Exercise objective: Of all the entries below, retype only the lines from the one with "cyan rectangle: (209, 657)" through the one with "green circle: (986, 839)", exactly as they appear.

Data to process:
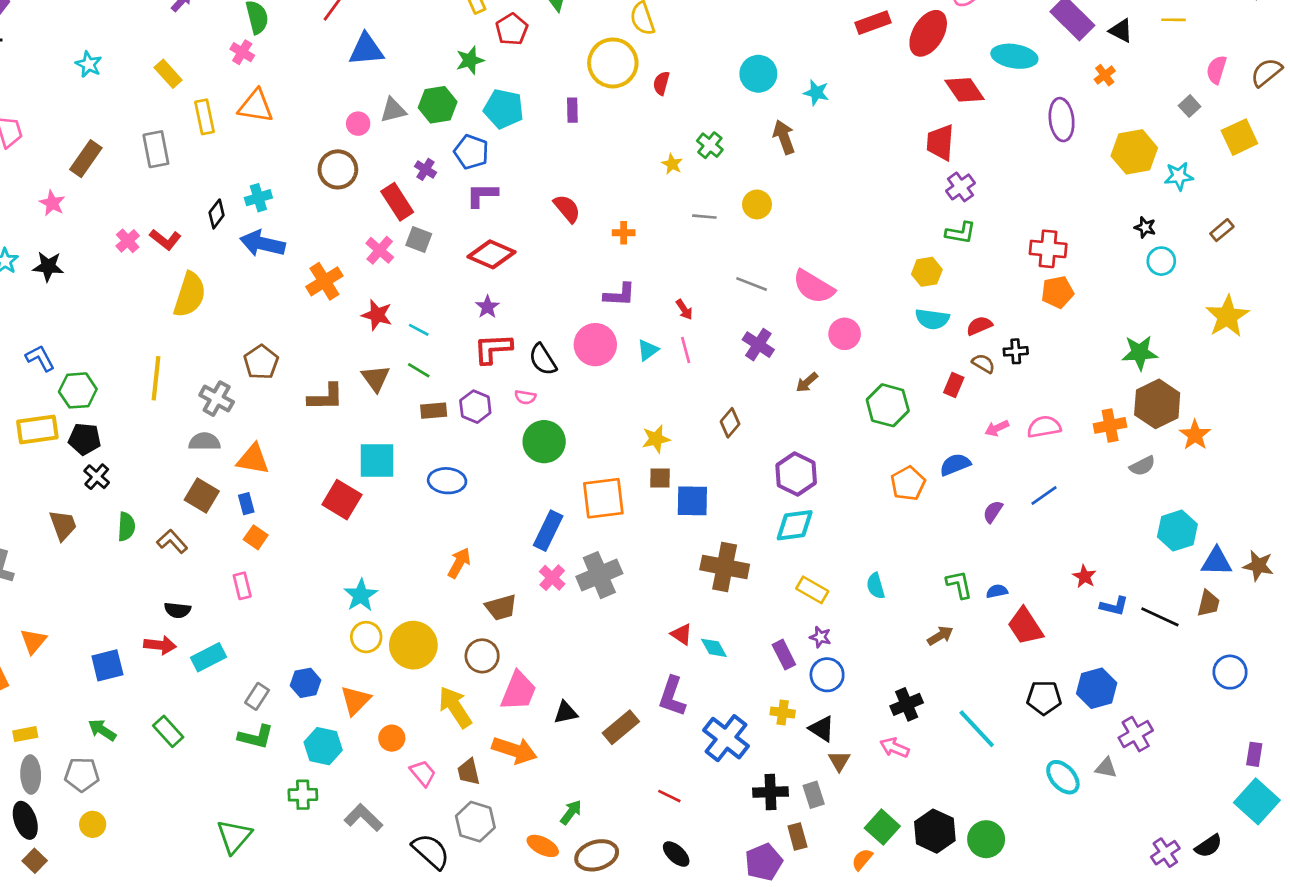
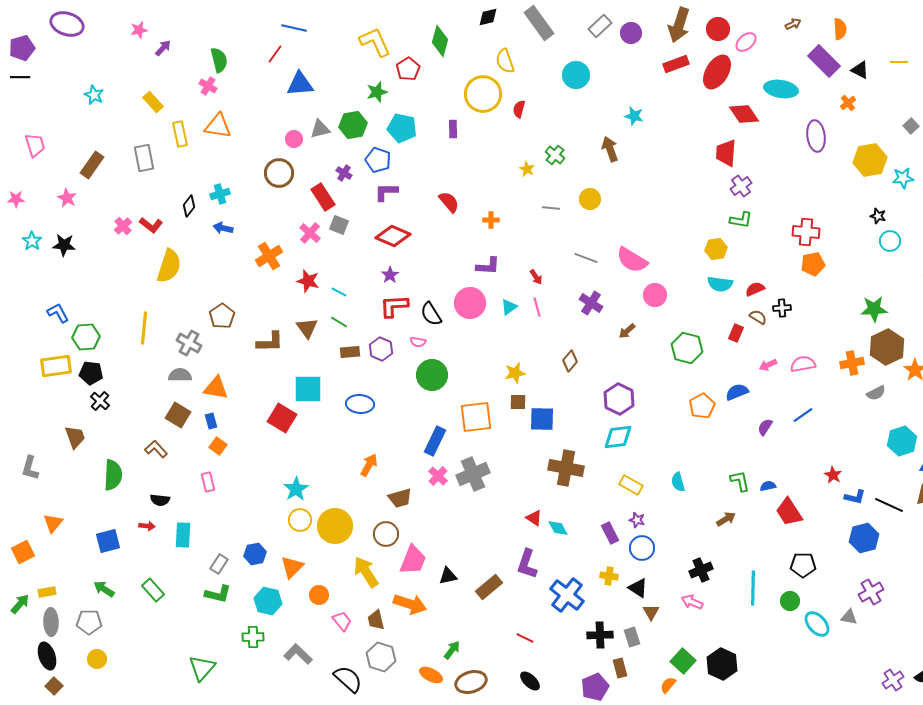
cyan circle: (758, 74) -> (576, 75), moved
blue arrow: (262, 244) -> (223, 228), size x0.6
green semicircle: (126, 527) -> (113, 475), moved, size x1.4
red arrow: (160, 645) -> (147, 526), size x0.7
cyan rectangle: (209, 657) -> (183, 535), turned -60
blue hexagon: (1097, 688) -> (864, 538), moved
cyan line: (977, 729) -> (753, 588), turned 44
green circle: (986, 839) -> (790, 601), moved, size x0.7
==
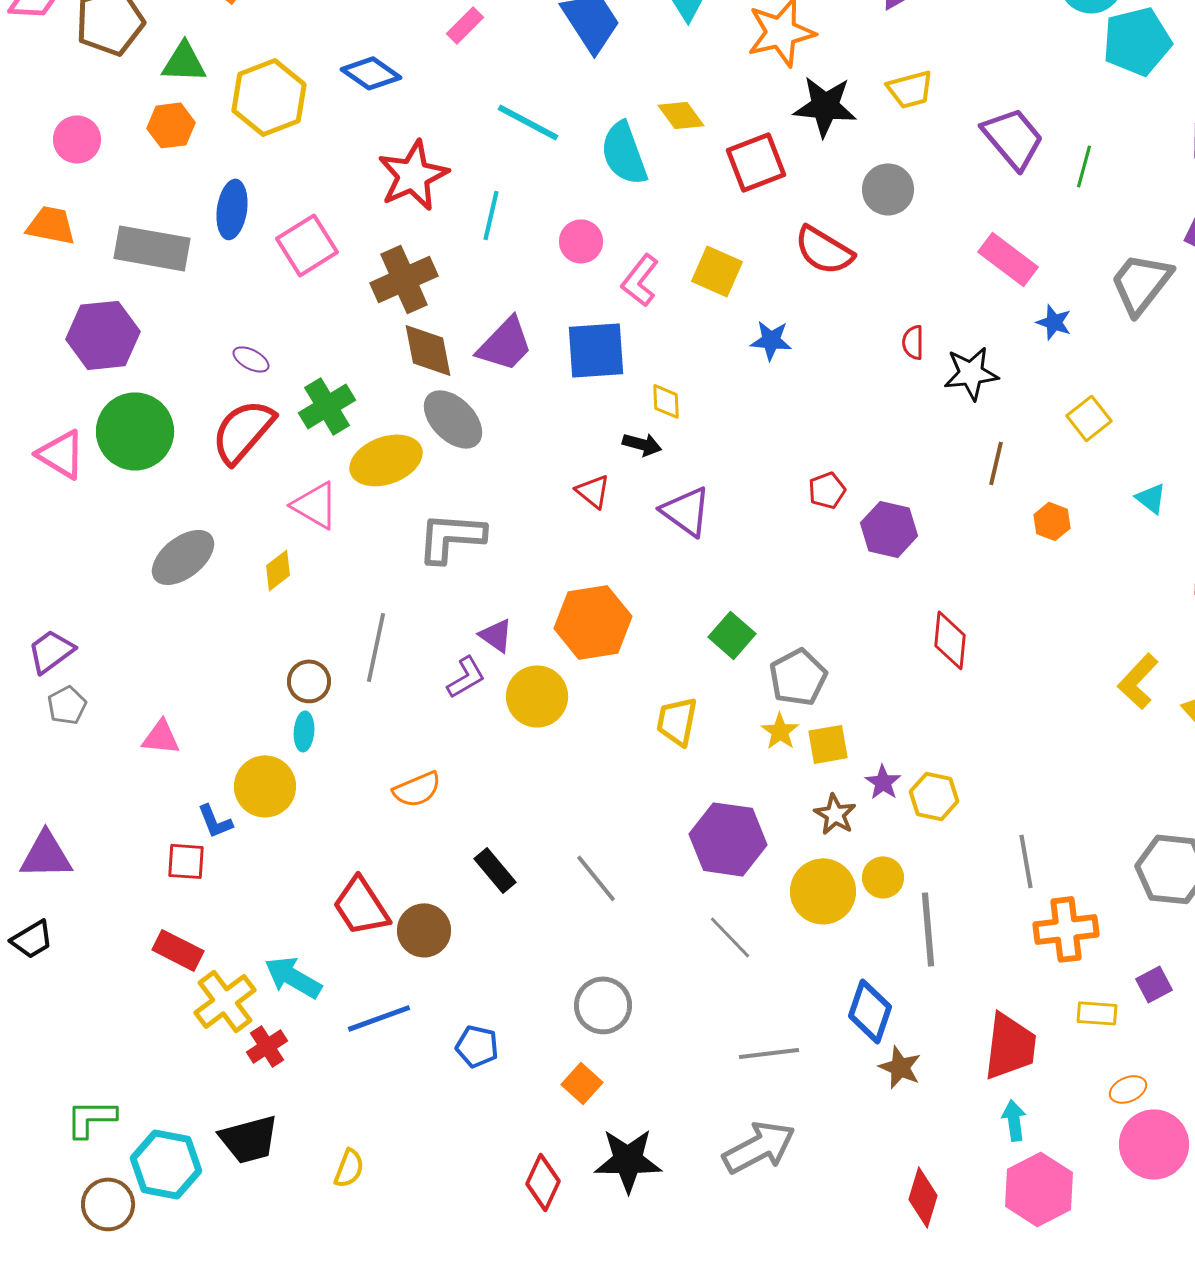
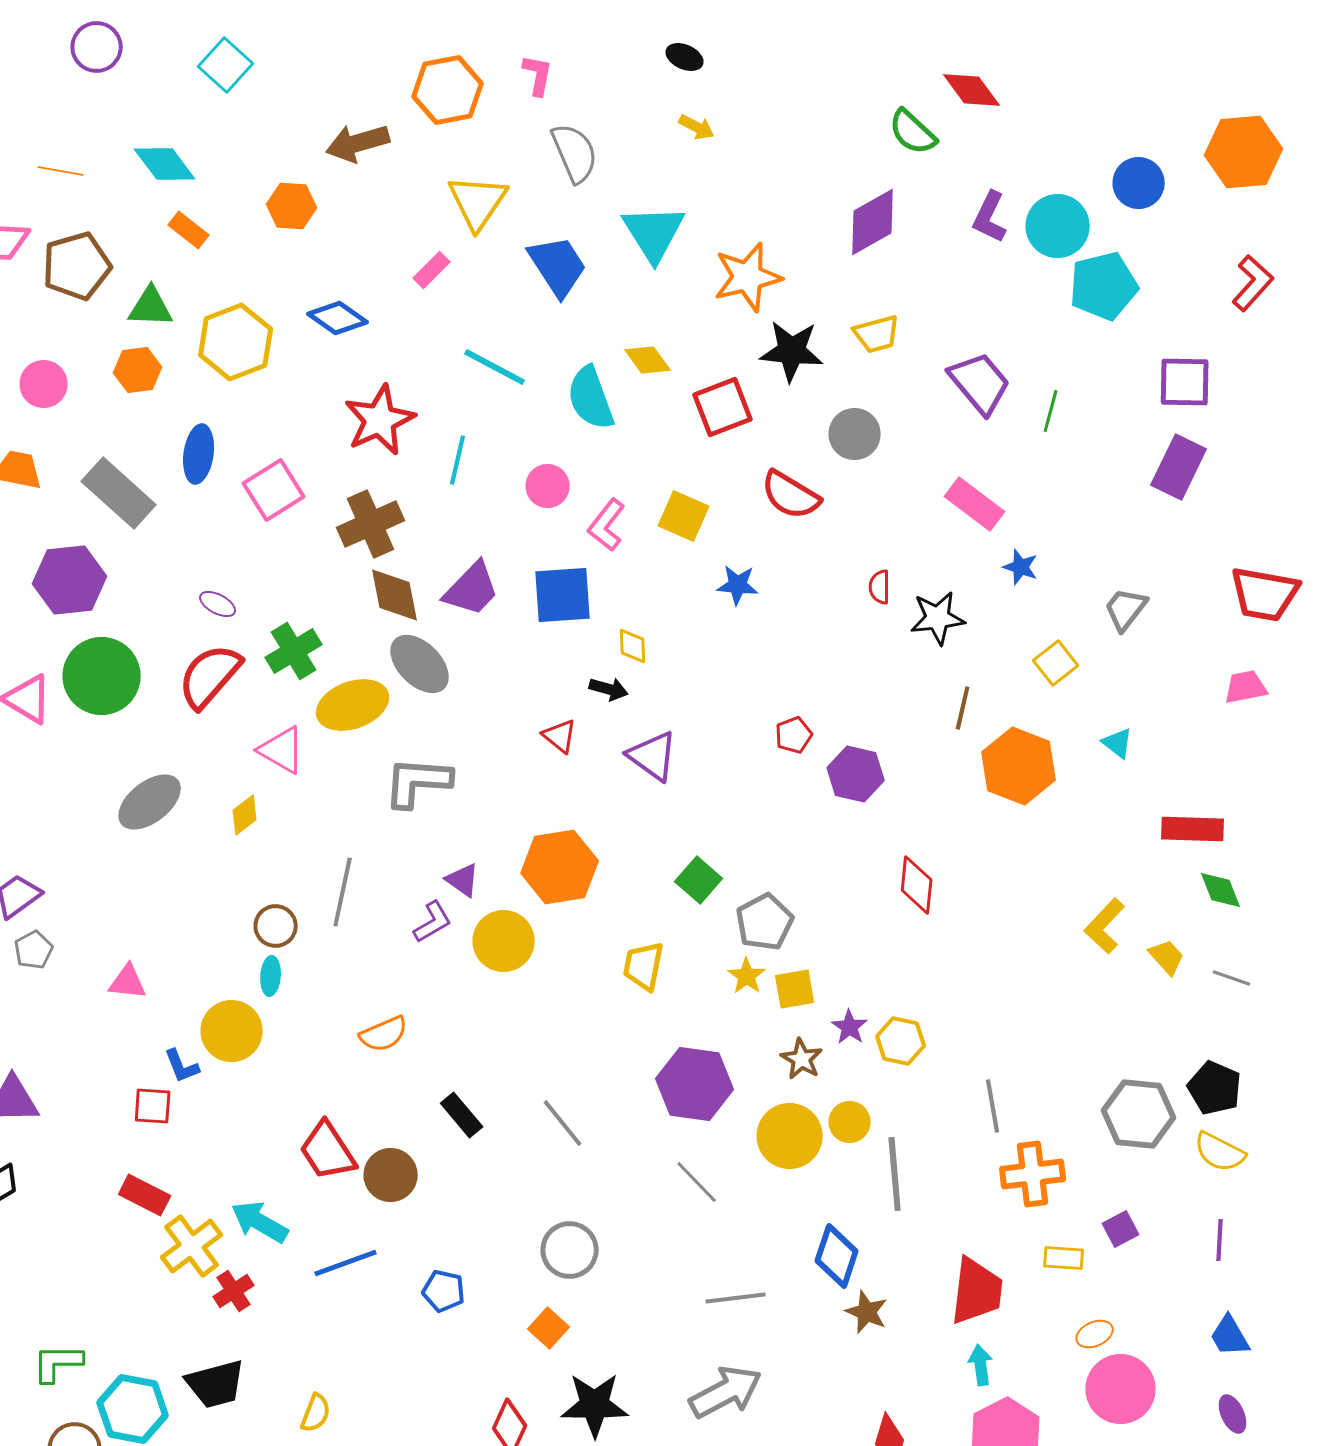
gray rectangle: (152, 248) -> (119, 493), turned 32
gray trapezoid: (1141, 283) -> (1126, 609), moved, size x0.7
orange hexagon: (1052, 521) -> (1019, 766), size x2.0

Solution for this problem:
cyan rectangle: (209, 657) -> (183, 535), turned -60
blue hexagon: (1097, 688) -> (864, 538), moved
cyan line: (977, 729) -> (753, 588), turned 44
green circle: (986, 839) -> (790, 601), moved, size x0.7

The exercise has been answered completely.